• **Brief**
Tally the lines in the records underneath that contain the string "item", and state the figure by itself.

• **Record extracts**
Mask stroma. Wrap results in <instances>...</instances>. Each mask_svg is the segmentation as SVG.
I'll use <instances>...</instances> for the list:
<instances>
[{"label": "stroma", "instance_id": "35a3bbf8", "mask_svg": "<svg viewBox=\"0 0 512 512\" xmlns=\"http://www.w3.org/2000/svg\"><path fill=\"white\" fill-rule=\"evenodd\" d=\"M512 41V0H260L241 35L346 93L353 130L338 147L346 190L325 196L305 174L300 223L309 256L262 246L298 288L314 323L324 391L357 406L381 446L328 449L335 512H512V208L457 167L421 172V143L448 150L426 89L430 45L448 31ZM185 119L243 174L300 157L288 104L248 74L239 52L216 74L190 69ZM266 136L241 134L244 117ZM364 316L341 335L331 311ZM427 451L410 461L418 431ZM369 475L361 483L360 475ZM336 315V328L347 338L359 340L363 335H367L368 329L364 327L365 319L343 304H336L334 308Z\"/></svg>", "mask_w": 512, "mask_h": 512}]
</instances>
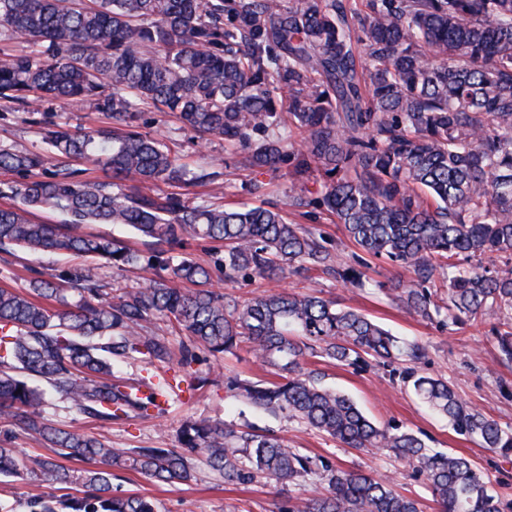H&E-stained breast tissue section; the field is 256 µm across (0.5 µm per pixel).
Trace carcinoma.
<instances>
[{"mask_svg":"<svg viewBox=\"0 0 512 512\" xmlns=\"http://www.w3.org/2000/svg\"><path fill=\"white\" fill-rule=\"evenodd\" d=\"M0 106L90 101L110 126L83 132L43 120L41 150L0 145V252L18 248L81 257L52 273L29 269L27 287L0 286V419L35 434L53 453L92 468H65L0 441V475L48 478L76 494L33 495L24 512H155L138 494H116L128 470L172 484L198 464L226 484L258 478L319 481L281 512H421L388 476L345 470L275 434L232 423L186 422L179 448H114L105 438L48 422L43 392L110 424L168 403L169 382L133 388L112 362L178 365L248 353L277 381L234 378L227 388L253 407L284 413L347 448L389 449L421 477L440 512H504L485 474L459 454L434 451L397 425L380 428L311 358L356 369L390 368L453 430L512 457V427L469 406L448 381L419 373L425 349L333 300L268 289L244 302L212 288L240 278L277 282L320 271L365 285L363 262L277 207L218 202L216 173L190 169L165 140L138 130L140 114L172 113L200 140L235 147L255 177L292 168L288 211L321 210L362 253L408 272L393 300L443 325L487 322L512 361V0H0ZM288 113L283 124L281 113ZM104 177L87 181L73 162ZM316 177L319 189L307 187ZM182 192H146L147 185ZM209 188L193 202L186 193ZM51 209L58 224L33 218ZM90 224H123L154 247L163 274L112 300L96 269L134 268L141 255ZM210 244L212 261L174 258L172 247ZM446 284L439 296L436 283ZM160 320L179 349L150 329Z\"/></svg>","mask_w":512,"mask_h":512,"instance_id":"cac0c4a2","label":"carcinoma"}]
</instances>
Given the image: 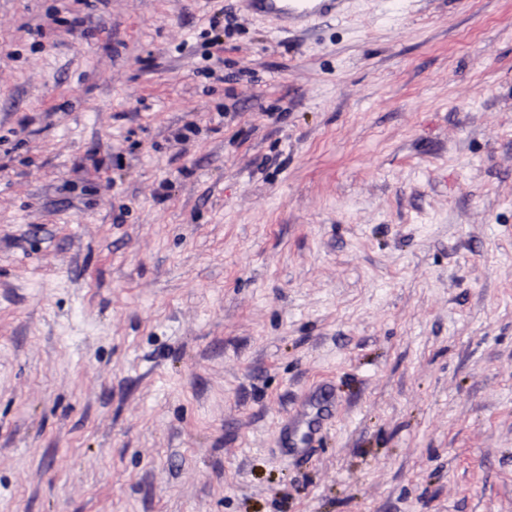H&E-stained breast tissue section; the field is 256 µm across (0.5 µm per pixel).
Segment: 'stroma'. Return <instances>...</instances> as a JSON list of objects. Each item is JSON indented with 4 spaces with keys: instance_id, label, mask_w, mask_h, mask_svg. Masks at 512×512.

--

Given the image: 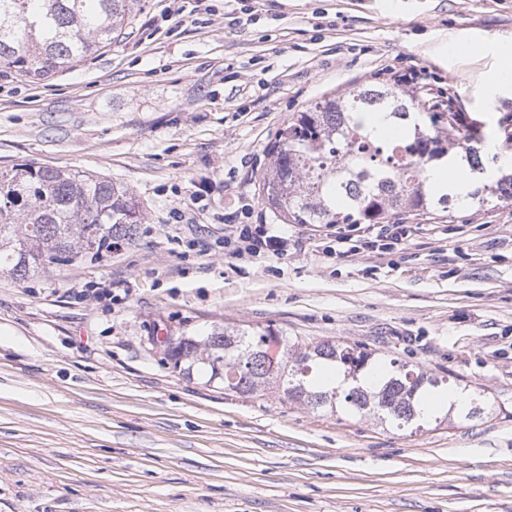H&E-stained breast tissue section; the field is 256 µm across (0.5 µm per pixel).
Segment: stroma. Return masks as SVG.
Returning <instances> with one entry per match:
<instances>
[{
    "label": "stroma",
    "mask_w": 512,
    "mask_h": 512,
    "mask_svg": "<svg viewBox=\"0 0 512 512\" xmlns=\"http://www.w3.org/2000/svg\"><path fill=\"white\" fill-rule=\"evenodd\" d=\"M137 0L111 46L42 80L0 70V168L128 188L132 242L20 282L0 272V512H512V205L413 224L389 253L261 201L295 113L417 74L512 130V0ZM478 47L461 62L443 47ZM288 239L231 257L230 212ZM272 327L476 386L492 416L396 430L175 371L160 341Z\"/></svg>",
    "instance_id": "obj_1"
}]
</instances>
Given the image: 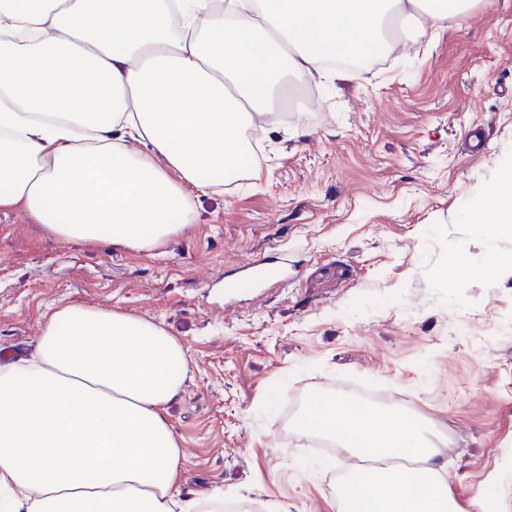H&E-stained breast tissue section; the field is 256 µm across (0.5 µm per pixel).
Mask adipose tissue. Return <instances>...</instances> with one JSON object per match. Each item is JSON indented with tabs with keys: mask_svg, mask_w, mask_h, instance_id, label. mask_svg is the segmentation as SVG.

• **Complete answer**
2